» **Data shown**:
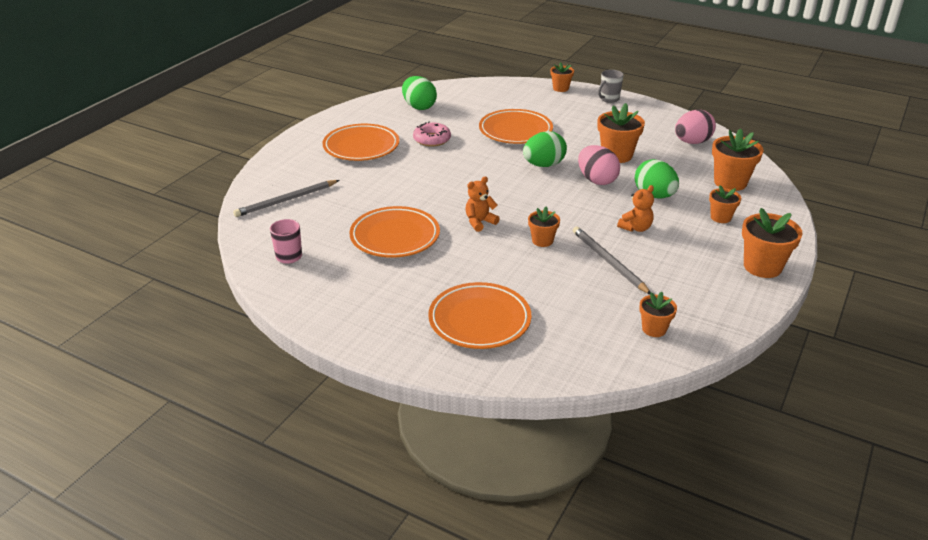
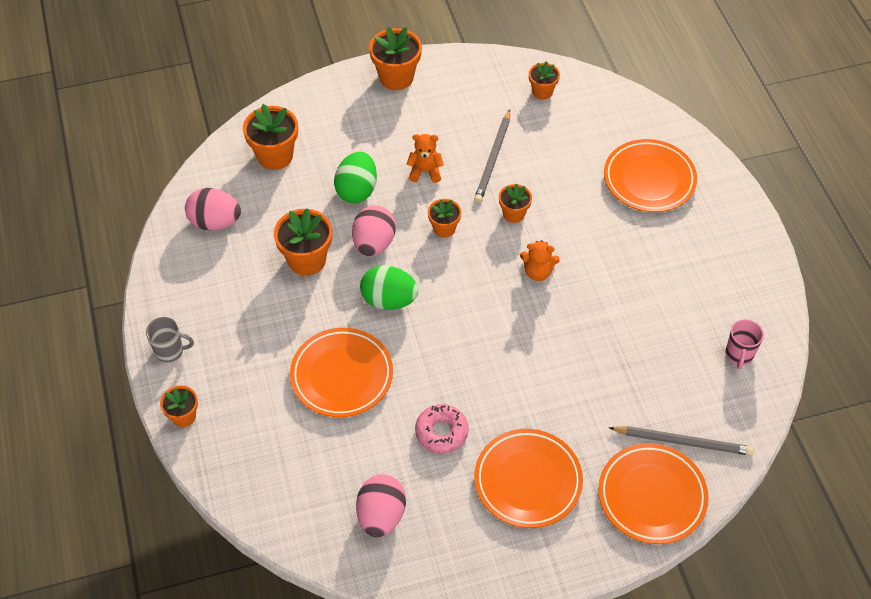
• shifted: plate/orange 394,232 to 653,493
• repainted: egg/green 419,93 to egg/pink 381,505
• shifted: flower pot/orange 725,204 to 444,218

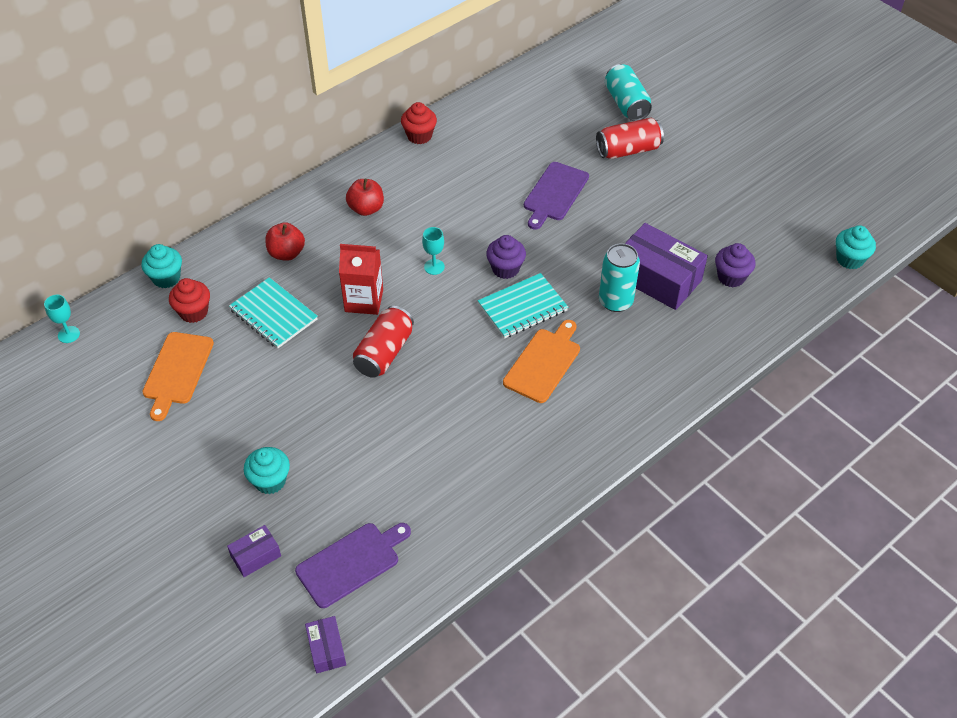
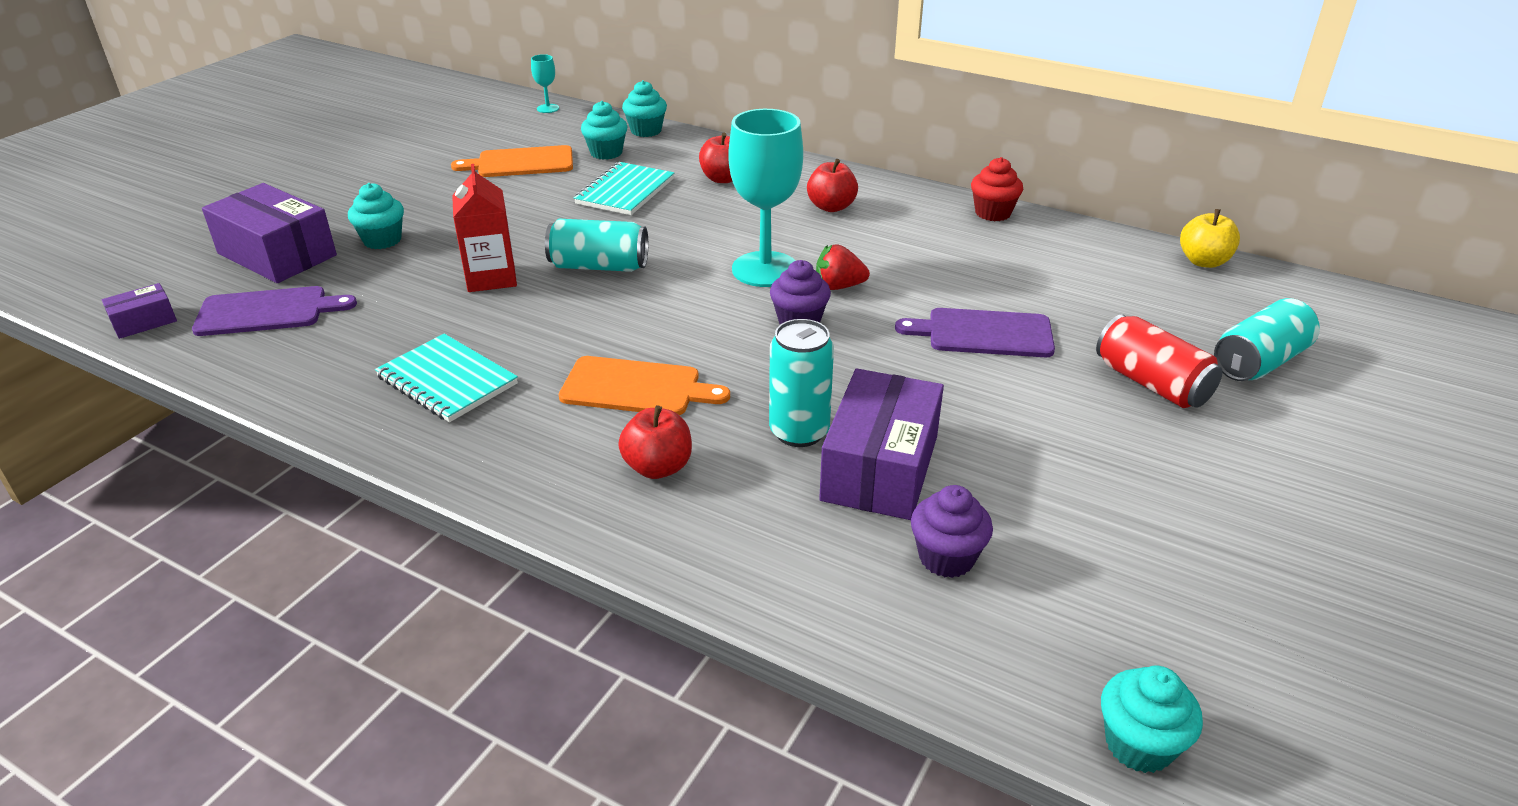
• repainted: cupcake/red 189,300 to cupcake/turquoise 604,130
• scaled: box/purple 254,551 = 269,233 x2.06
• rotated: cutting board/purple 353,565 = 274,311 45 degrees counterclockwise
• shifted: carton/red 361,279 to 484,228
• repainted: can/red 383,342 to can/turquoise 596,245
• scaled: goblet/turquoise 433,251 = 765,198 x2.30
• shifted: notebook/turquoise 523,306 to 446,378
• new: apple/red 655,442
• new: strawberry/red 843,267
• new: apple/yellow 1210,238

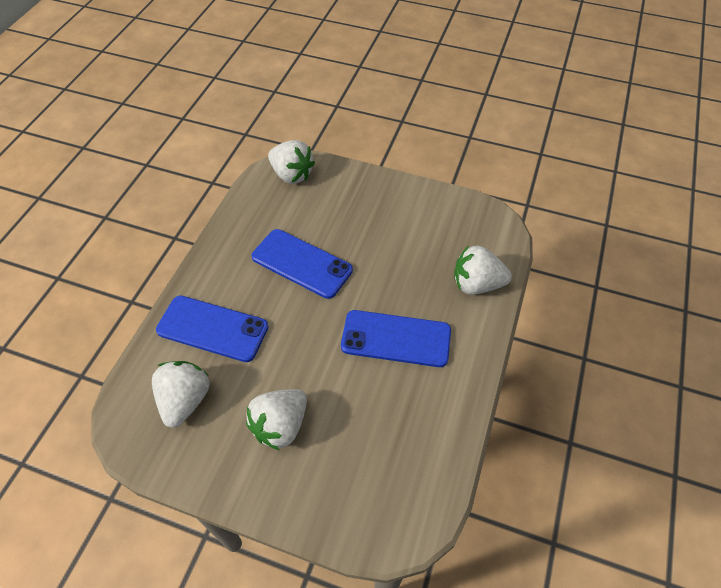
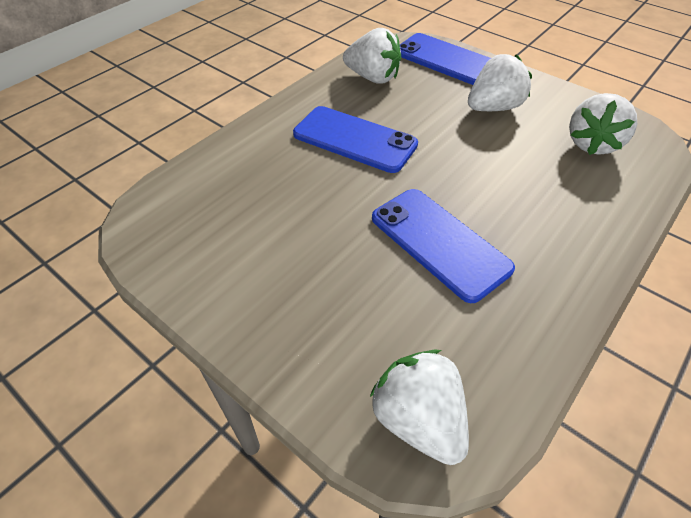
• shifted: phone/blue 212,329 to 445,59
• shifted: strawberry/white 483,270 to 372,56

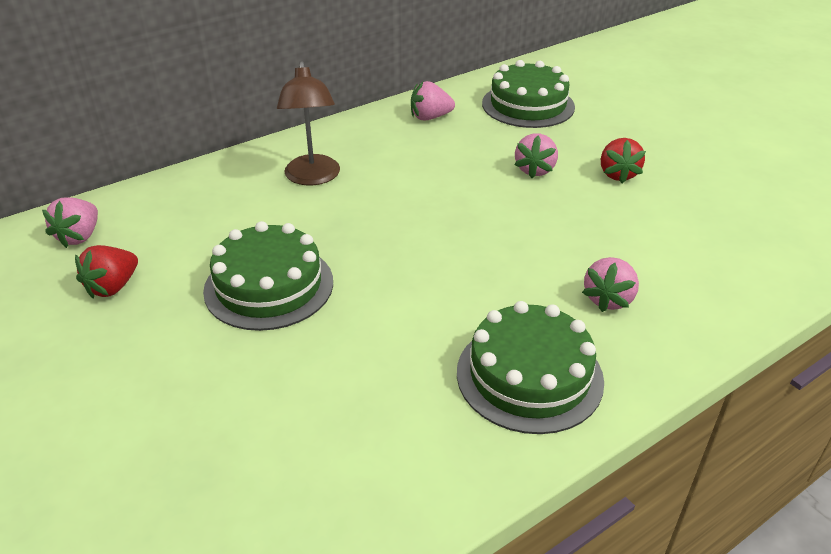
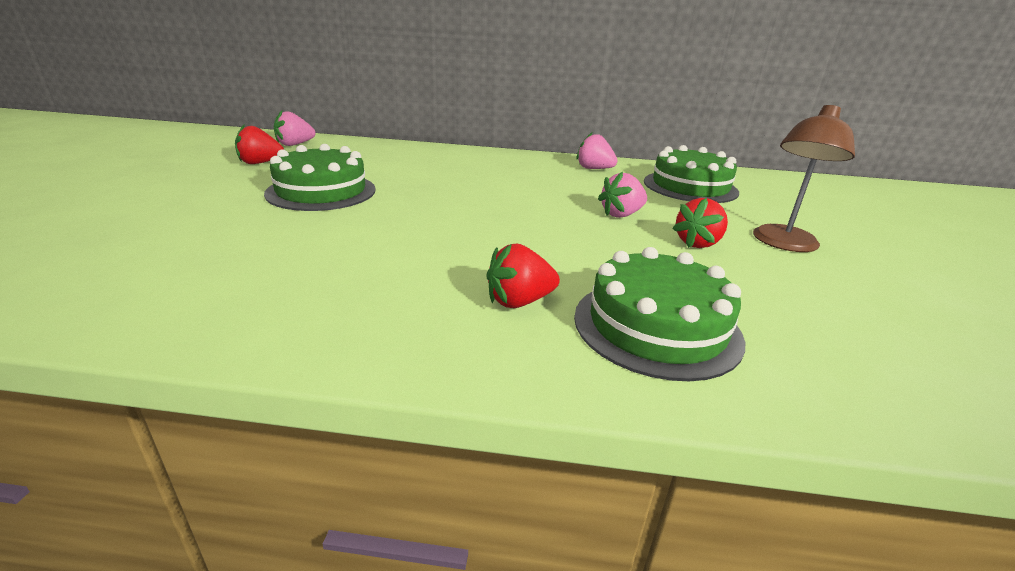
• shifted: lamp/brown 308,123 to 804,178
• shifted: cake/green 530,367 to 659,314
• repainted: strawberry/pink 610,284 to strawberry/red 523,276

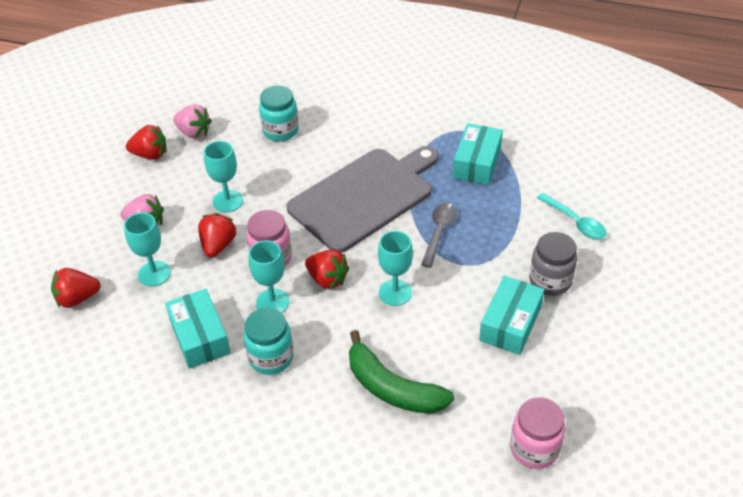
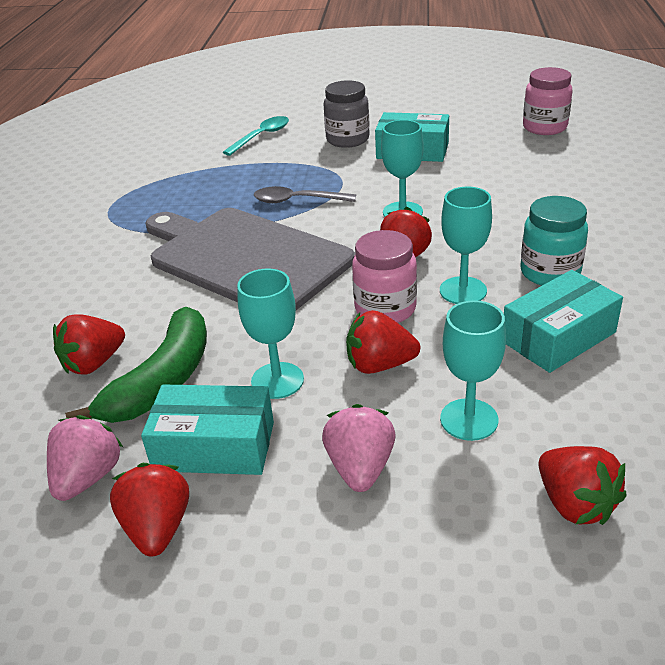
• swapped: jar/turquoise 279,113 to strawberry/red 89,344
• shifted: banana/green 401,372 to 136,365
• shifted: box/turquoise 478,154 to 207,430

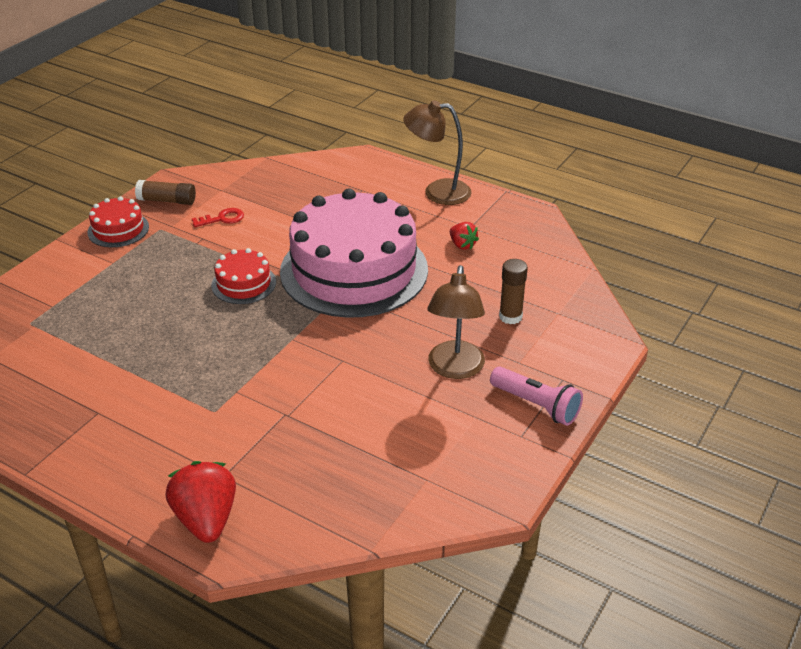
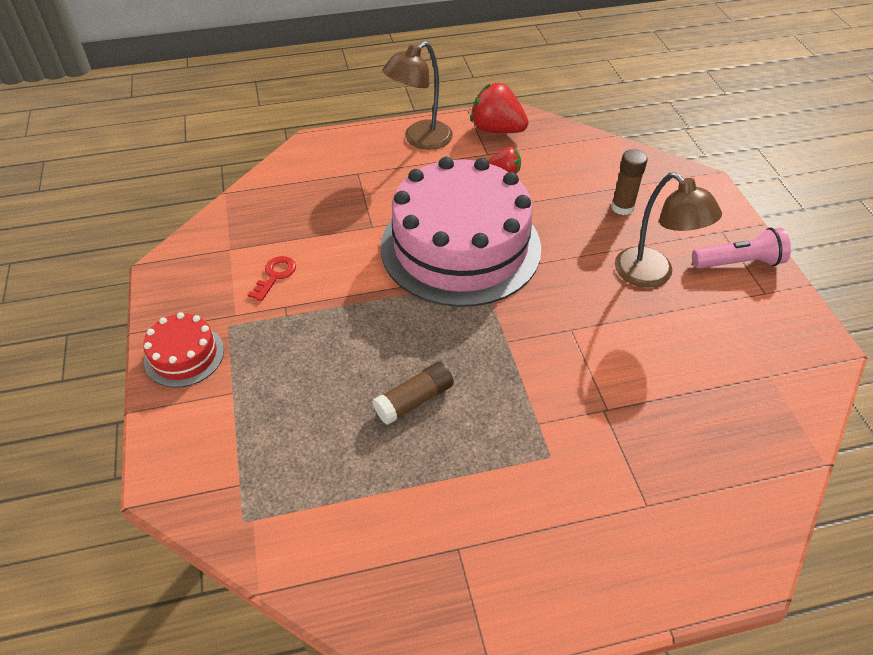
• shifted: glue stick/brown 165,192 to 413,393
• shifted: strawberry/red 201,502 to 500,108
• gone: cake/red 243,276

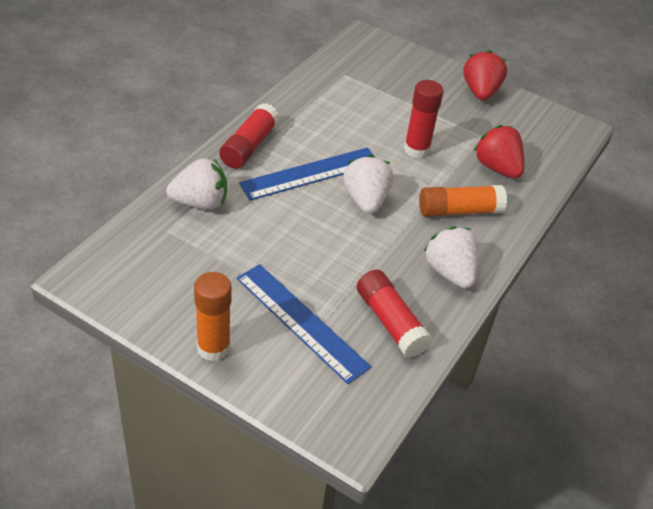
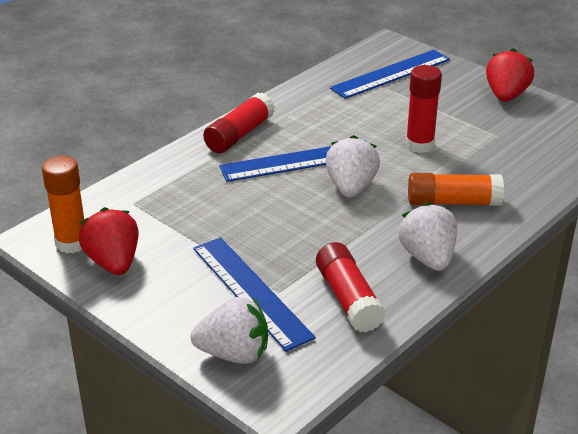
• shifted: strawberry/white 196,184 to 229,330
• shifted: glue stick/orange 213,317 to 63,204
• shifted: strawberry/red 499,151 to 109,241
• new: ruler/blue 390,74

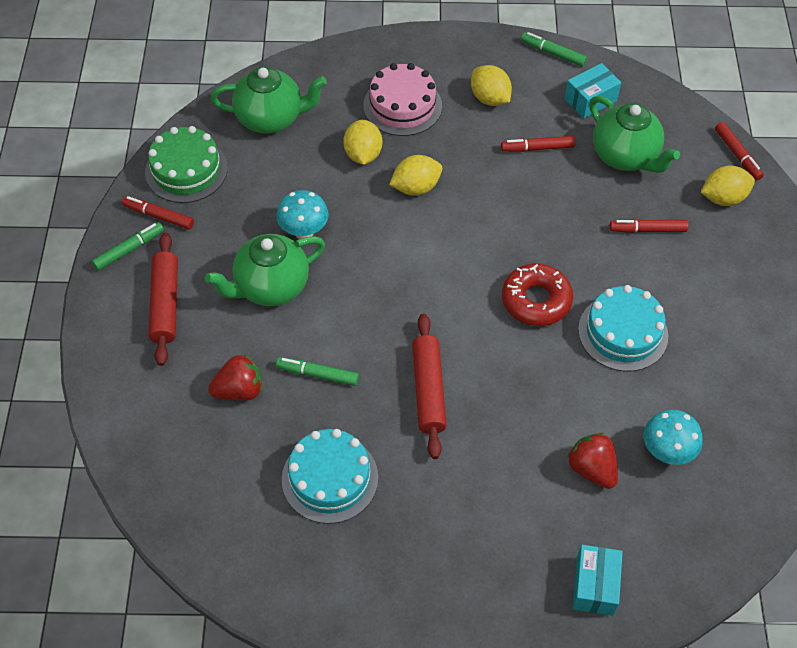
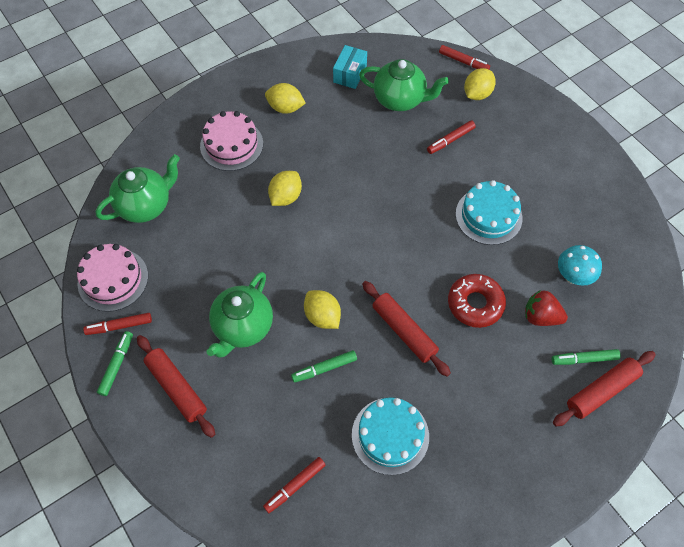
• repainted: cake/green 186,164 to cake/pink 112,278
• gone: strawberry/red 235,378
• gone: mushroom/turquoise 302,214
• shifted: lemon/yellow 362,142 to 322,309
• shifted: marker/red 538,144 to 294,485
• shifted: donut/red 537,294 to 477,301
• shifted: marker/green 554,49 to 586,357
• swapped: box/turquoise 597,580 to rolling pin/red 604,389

» **Exercise instructions**:
Set down, word for word, the full listing above, and carry over no pictures.

» **Worked solution**:
• shifted: plate/orange 394,232 to 653,493
• repainted: egg/green 419,93 to egg/pink 381,505
• shifted: flower pot/orange 725,204 to 444,218

• repainted: cupcake/red 189,300 to cupcake/turquoise 604,130
• scaled: box/purple 254,551 = 269,233 x2.06
• rotated: cutting board/purple 353,565 = 274,311 45 degrees counterclockwise
• shifted: carton/red 361,279 to 484,228
• repainted: can/red 383,342 to can/turquoise 596,245
• scaled: goblet/turquoise 433,251 = 765,198 x2.30
• shifted: notebook/turquoise 523,306 to 446,378
• new: apple/red 655,442
• new: strawberry/red 843,267
• new: apple/yellow 1210,238

• shifted: phone/blue 212,329 to 445,59
• shifted: strawberry/white 483,270 to 372,56

• shifted: lamp/brown 308,123 to 804,178
• shifted: cake/green 530,367 to 659,314
• repainted: strawberry/pink 610,284 to strawberry/red 523,276

• swapped: jar/turquoise 279,113 to strawberry/red 89,344
• shifted: banana/green 401,372 to 136,365
• shifted: box/turquoise 478,154 to 207,430

• shifted: glue stick/brown 165,192 to 413,393
• shifted: strawberry/red 201,502 to 500,108
• gone: cake/red 243,276

• shifted: strawberry/white 196,184 to 229,330
• shifted: glue stick/orange 213,317 to 63,204
• shifted: strawberry/red 499,151 to 109,241
• new: ruler/blue 390,74

• repainted: cake/green 186,164 to cake/pink 112,278
• gone: strawberry/red 235,378
• gone: mushroom/turquoise 302,214
• shifted: lemon/yellow 362,142 to 322,309
• shifted: marker/red 538,144 to 294,485
• shifted: donut/red 537,294 to 477,301
• shifted: marker/green 554,49 to 586,357
• swapped: box/turquoise 597,580 to rolling pin/red 604,389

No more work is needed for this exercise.